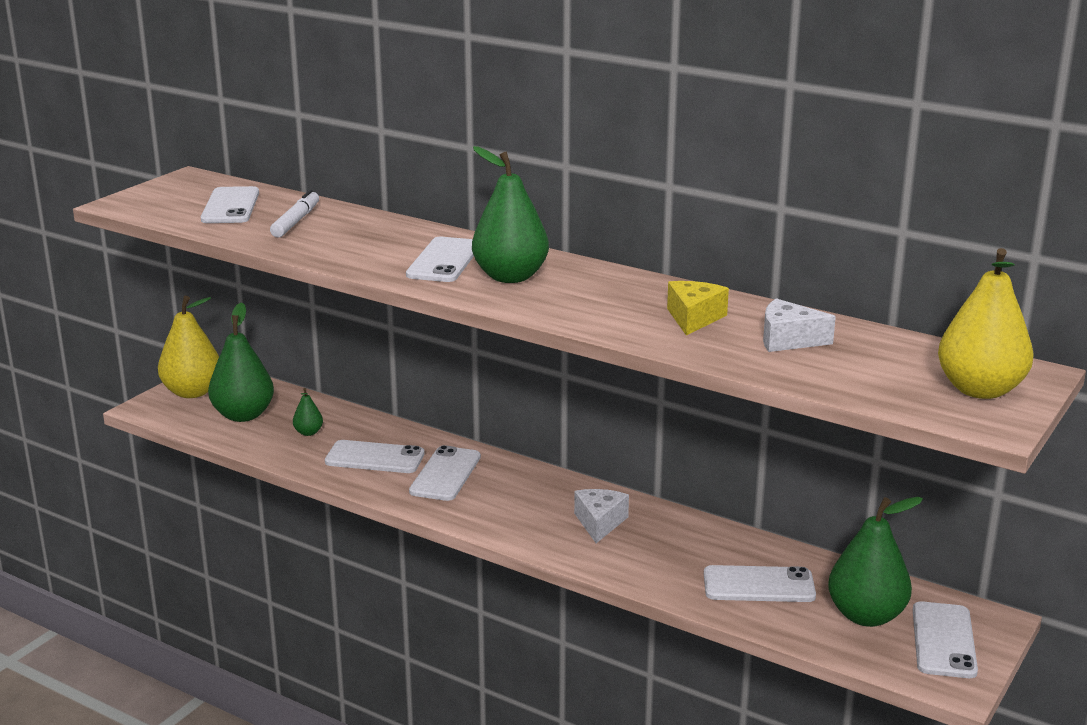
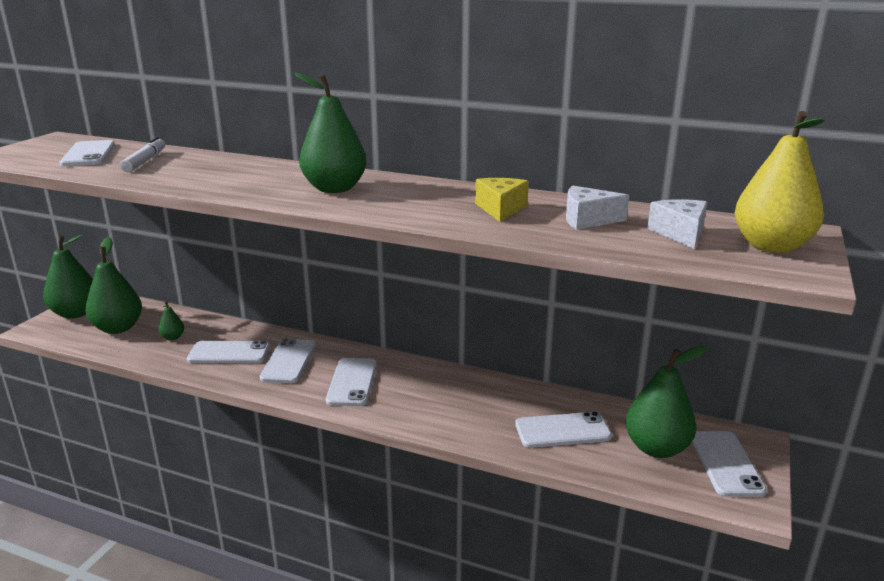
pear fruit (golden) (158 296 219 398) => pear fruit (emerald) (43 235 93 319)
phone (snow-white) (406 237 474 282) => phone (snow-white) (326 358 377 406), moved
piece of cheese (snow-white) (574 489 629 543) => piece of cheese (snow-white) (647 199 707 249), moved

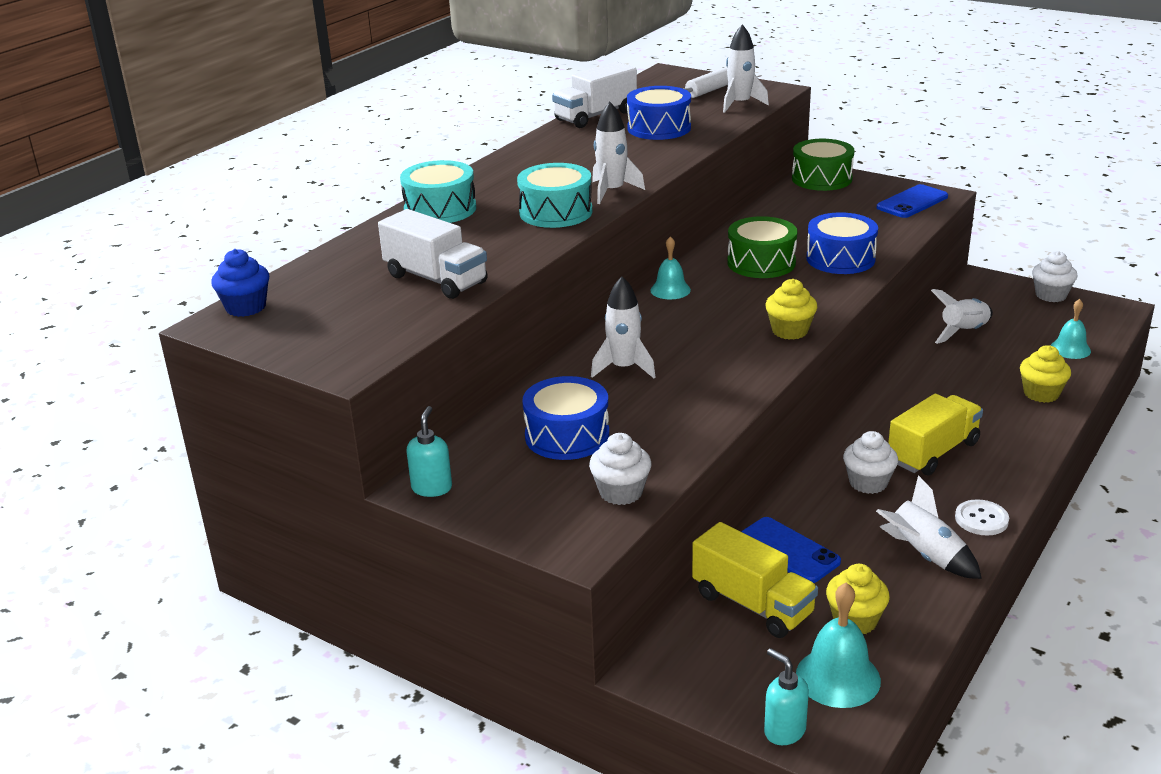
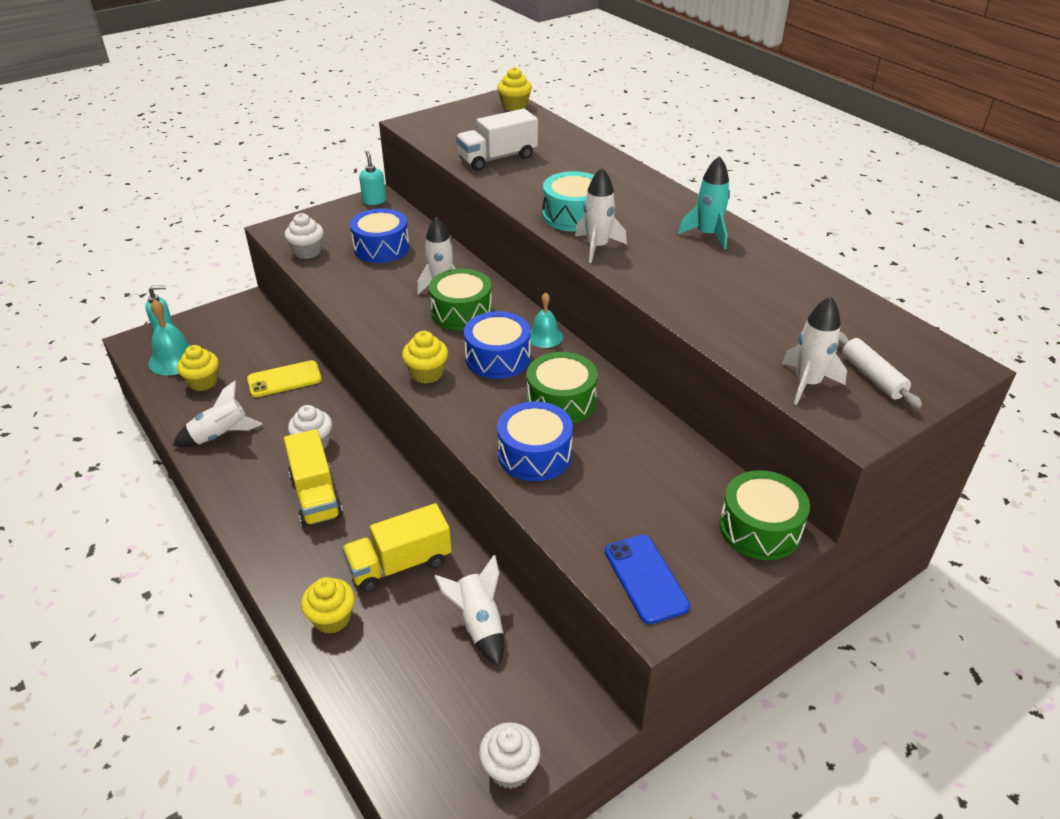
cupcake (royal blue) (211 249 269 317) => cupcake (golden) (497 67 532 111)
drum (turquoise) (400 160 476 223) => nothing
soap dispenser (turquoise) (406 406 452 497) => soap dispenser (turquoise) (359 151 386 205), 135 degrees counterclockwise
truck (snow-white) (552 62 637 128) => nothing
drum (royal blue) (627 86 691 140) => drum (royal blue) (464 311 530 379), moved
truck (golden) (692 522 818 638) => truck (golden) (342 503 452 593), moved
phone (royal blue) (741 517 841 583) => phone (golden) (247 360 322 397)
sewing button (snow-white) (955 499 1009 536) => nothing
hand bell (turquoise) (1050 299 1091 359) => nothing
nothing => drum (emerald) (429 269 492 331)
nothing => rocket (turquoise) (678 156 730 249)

--- --- ---

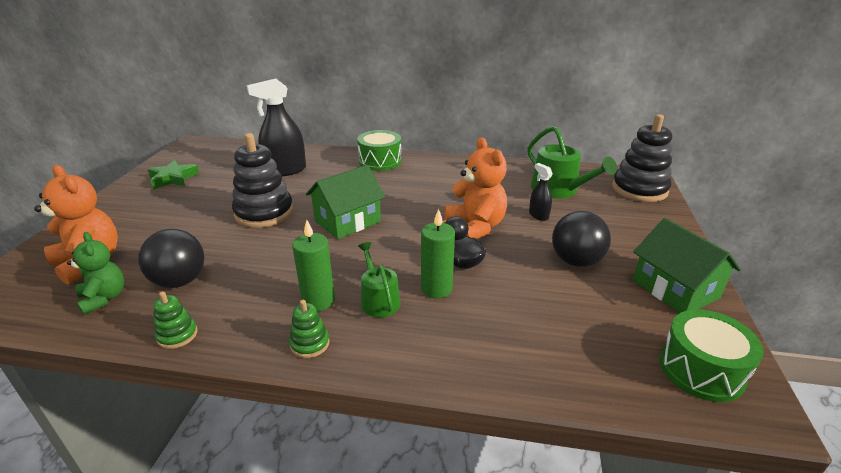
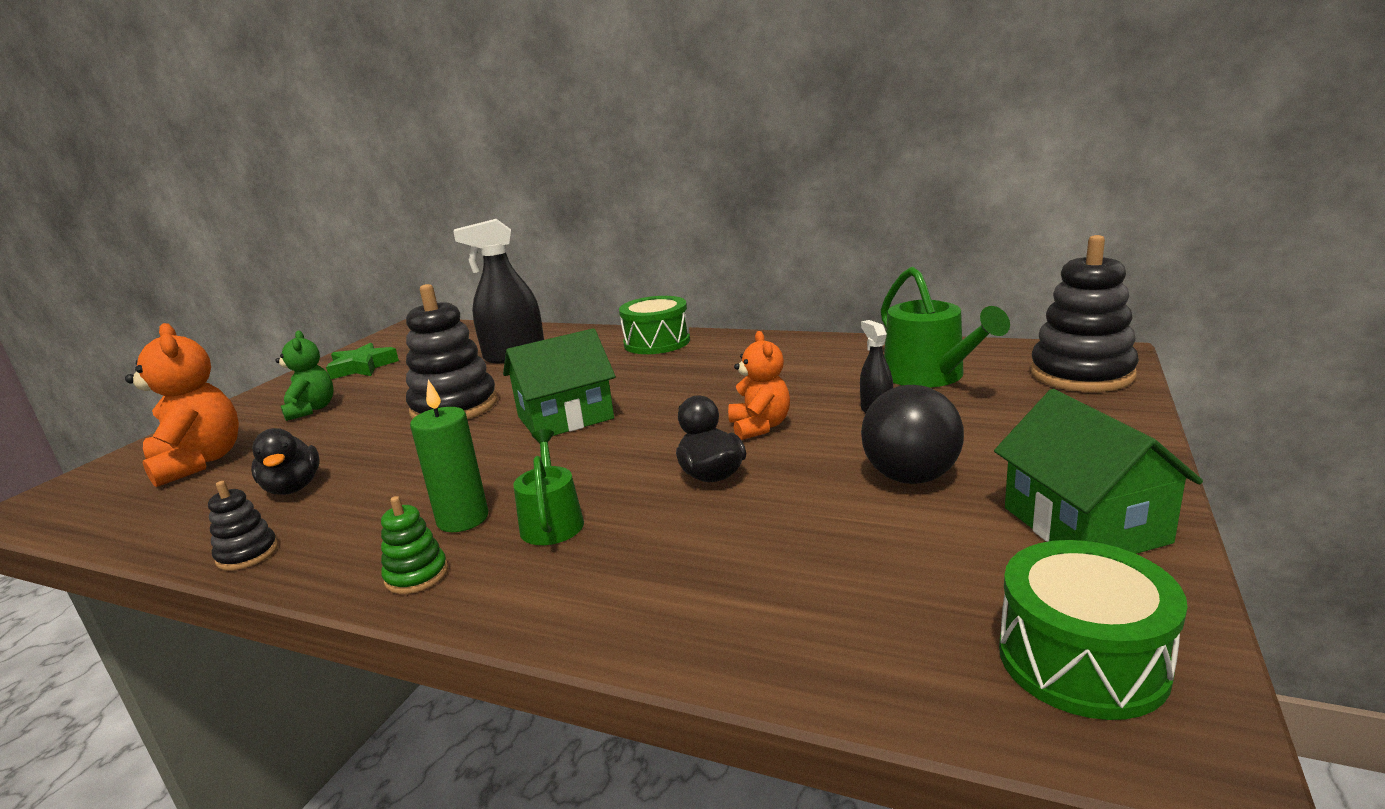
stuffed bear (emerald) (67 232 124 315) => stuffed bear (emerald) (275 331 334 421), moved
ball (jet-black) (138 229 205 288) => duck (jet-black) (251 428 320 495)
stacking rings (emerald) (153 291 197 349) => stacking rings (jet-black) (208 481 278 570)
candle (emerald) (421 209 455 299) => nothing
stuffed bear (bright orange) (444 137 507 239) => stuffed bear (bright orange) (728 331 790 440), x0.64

--- --- ---

▶ [To do]: Look back at the entries above and repeat, unchanged, every line from the line holding "pear fruit (golden)" through the line holding "phone (snow-white) (406".

▶ [Solved problem]:
pear fruit (golden) (158 296 219 398) => pear fruit (emerald) (43 235 93 319)
phone (snow-white) (406 237 474 282) => phone (snow-white) (326 358 377 406), moved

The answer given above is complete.